● What to produce: Print the rows below word for word, starting at the line that contains "freeway [324, 1012]" and ending with the final row, both included.

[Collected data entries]
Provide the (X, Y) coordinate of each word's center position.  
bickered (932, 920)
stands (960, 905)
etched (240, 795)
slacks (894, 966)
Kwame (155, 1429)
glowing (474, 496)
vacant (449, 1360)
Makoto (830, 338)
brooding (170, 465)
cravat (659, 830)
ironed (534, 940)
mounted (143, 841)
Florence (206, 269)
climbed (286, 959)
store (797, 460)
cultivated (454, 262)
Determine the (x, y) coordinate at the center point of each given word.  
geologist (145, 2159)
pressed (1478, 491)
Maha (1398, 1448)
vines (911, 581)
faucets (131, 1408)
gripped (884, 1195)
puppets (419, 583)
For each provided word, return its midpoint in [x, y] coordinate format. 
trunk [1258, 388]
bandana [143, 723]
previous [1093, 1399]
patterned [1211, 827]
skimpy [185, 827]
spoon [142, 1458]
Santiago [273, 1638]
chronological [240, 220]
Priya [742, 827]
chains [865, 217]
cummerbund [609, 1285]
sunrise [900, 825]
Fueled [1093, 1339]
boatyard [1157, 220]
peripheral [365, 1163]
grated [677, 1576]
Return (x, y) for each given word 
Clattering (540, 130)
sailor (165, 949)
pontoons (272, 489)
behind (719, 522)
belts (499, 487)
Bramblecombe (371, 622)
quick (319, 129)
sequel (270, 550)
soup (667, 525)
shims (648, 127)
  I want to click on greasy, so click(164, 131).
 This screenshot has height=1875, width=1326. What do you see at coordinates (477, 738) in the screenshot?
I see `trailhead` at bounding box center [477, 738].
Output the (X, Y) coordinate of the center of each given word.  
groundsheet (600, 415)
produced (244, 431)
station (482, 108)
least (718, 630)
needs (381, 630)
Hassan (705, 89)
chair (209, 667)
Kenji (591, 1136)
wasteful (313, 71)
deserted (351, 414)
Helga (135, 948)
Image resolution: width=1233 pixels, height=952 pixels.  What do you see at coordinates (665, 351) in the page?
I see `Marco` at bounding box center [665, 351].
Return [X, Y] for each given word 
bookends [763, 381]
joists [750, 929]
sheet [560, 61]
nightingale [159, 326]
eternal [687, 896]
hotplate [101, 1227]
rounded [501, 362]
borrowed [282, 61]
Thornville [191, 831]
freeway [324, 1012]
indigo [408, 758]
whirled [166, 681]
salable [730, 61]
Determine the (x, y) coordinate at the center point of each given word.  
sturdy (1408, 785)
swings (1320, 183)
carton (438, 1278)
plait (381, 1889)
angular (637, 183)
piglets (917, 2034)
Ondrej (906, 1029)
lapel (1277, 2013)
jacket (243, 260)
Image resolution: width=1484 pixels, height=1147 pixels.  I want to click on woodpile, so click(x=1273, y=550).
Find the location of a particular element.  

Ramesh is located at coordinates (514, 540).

● Task answer:
freeway [324, 1012]
indigo [408, 758]
whirled [166, 681]
salable [730, 61]
Determine the (x, y) coordinate at the center point of each given word.  
sturdy (1408, 785)
swings (1320, 183)
carton (438, 1278)
plait (381, 1889)
angular (637, 183)
piglets (917, 2034)
Ondrej (906, 1029)
lapel (1277, 2013)
jacket (243, 260)
Image resolution: width=1484 pixels, height=1147 pixels.  I want to click on woodpile, so click(x=1273, y=550).
Find the location of a particular element.  

Ramesh is located at coordinates (514, 540).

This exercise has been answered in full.